» Information supplied:
== == ==
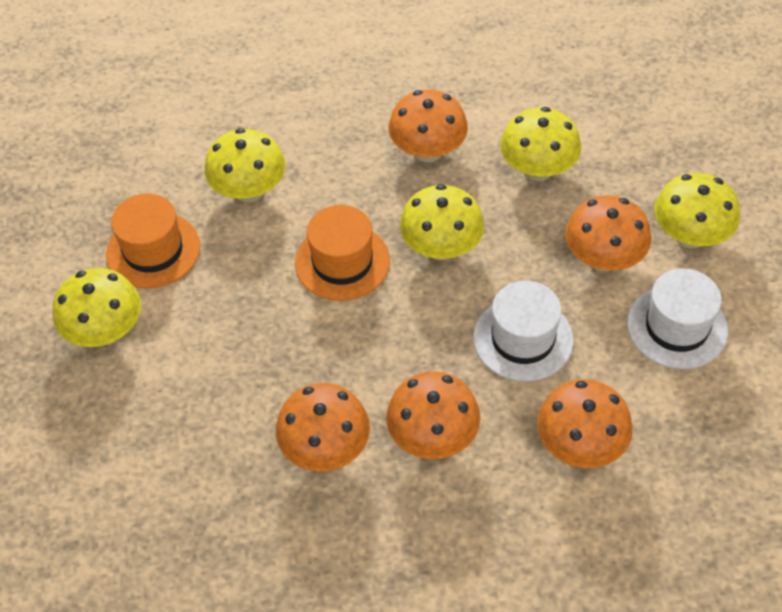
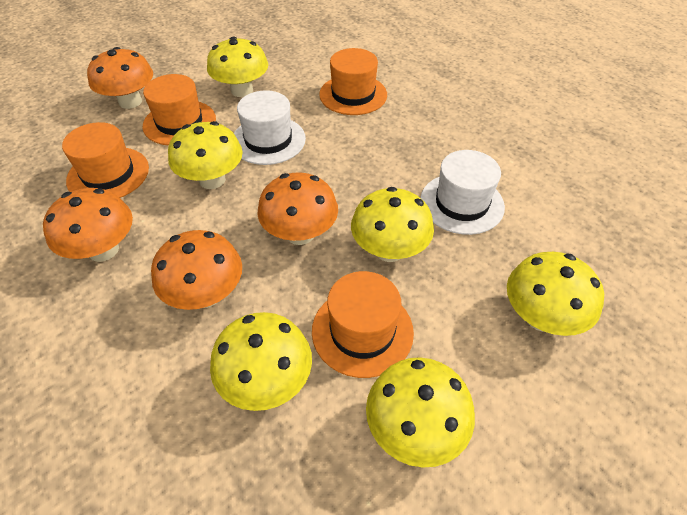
orange hat: 2 -> 4
orange mushroom: 5 -> 4
yellow mushroom: 5 -> 6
== == ==
Apart from the pictures, repeat the data above exactly.

orange hat: 2 -> 4
orange mushroom: 5 -> 4
yellow mushroom: 5 -> 6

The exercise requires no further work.